(Object position data)
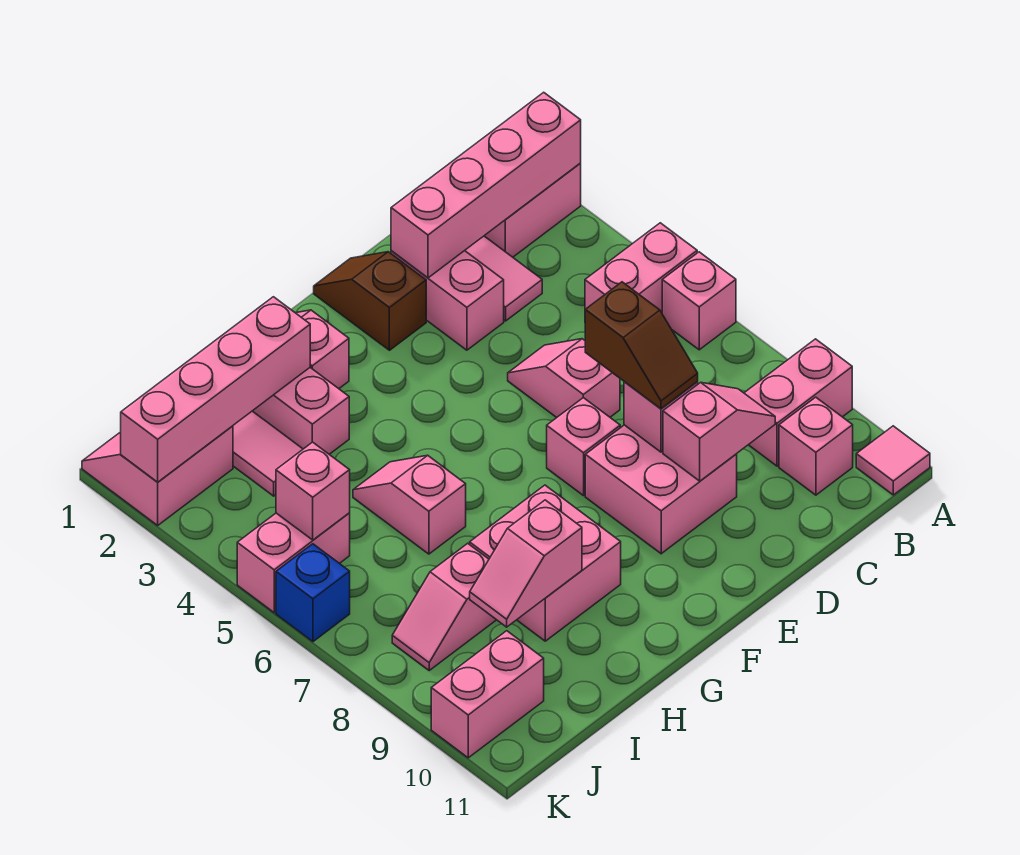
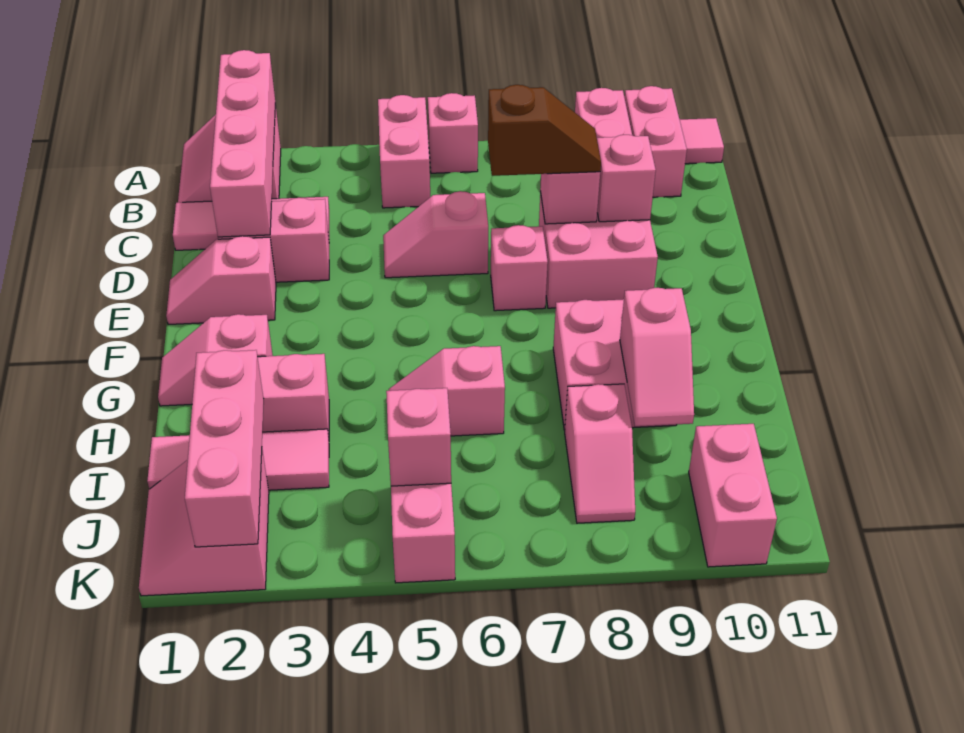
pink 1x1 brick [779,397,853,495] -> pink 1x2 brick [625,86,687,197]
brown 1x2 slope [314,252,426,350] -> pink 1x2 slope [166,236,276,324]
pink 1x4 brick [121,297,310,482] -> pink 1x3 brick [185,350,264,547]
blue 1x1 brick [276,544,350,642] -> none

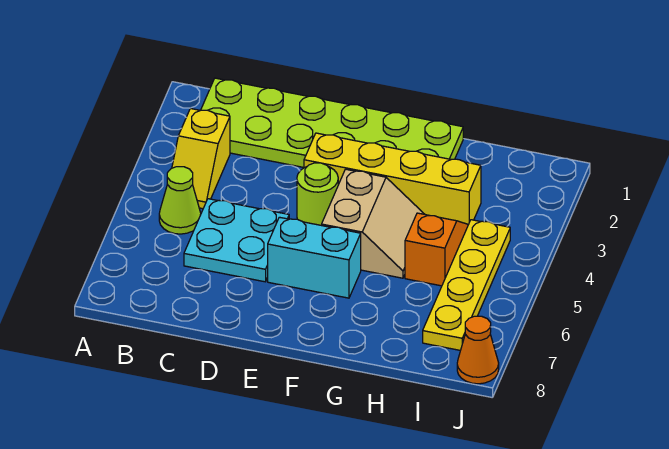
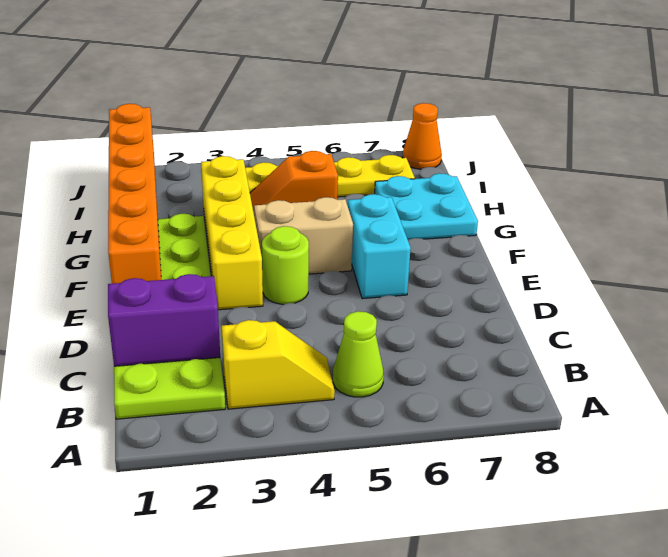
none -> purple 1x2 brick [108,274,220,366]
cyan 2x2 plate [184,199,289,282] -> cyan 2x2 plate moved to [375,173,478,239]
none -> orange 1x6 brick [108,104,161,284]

=== Request ===
From the data above, show each line that contains "brick".

=== Answer to the problem ===
pink 1x1 brick [779,397,853,495] -> pink 1x2 brick [625,86,687,197]
pink 1x4 brick [121,297,310,482] -> pink 1x3 brick [185,350,264,547]
blue 1x1 brick [276,544,350,642] -> none
none -> purple 1x2 brick [108,274,220,366]
none -> orange 1x6 brick [108,104,161,284]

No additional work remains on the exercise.